WHAT NEEDS TO BE DONE: Everything in the listing must be repeated exactly, apart from the images.

Top of DATA EXTRACT

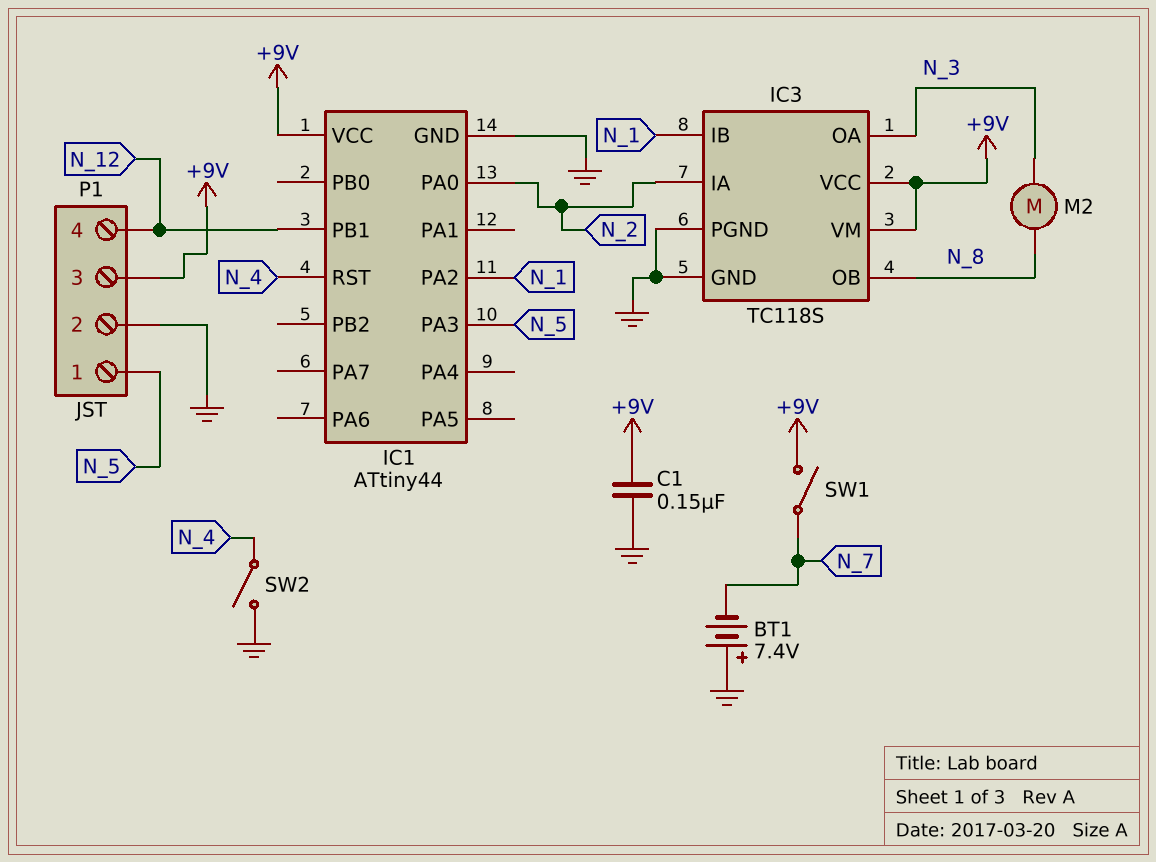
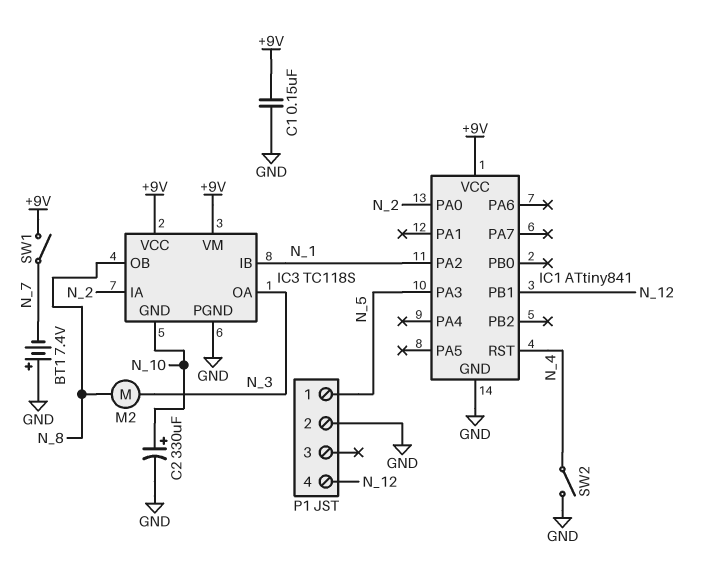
C2: none -> 330uF (plus N_10, minus GND)
IC1: ATtiny44 -> ATtiny841
IC3 pin GND: GND -> N_10
P1 pin 3: +9V -> none

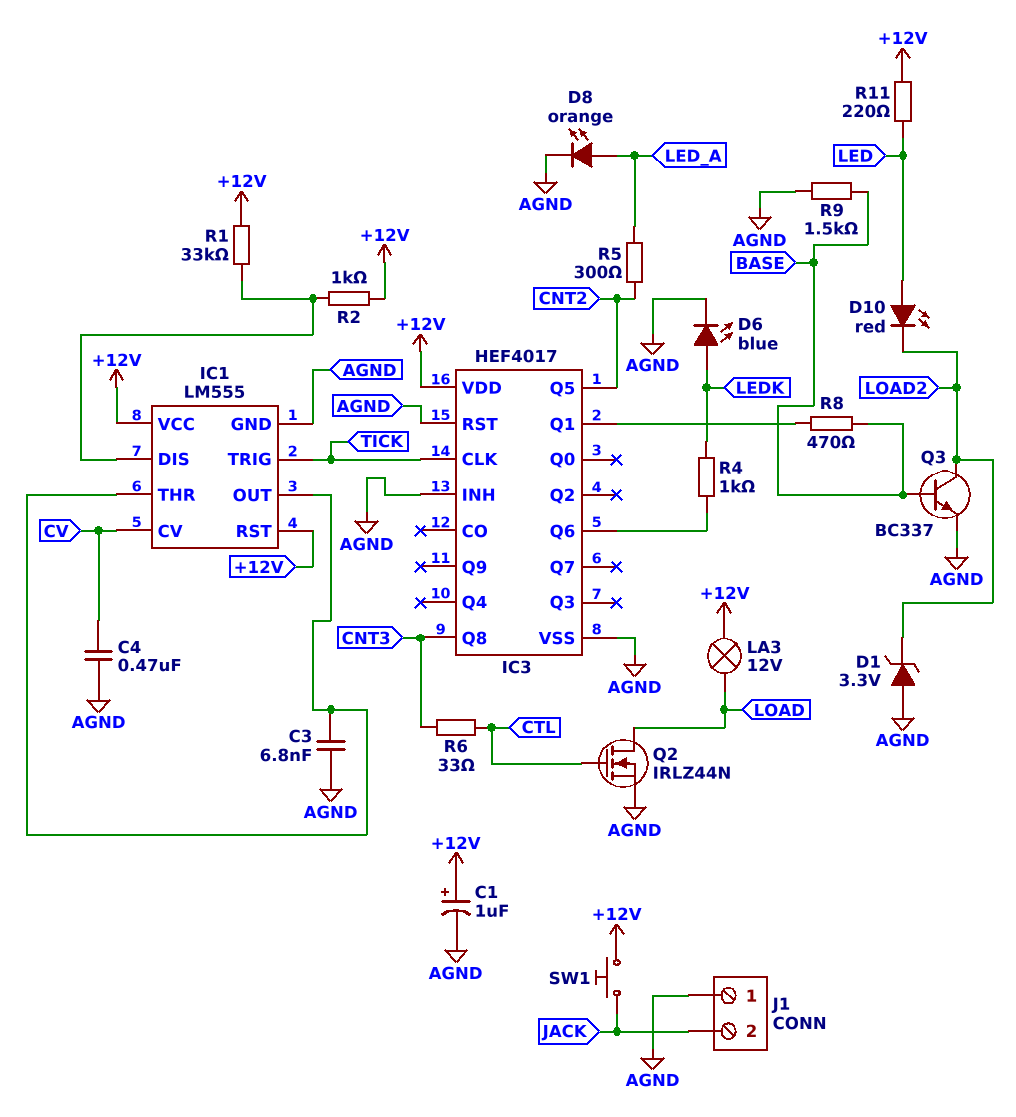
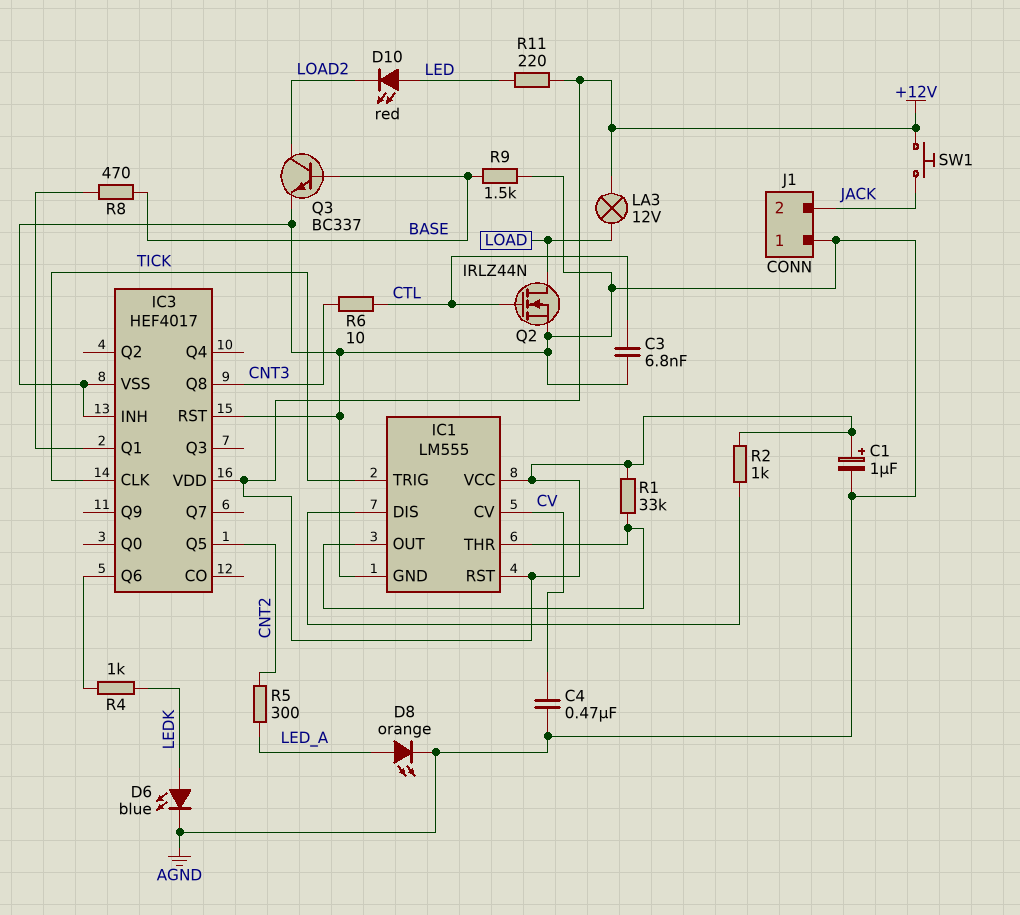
C3: 6.8nF (AGND, IC1/OUT) -> 6.8nF (AGND, CTL)
D1: zener 3.3V (A AGND, K LOAD2) -> none
R1: 33k (+12V, IC1/DIS) -> 33k (+12V, IC1/OUT)
R6: 33 (CNT3, CTL) -> 10 (CNT3, CTL)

Bottom of DATA EXTRACT

TASK RESPONSE:
C2: none -> 330uF (plus N_10, minus GND)
IC1: ATtiny44 -> ATtiny841
IC3 pin GND: GND -> N_10
P1 pin 3: +9V -> none

C3: 6.8nF (AGND, IC1/OUT) -> 6.8nF (AGND, CTL)
D1: zener 3.3V (A AGND, K LOAD2) -> none
R1: 33k (+12V, IC1/DIS) -> 33k (+12V, IC1/OUT)
R6: 33 (CNT3, CTL) -> 10 (CNT3, CTL)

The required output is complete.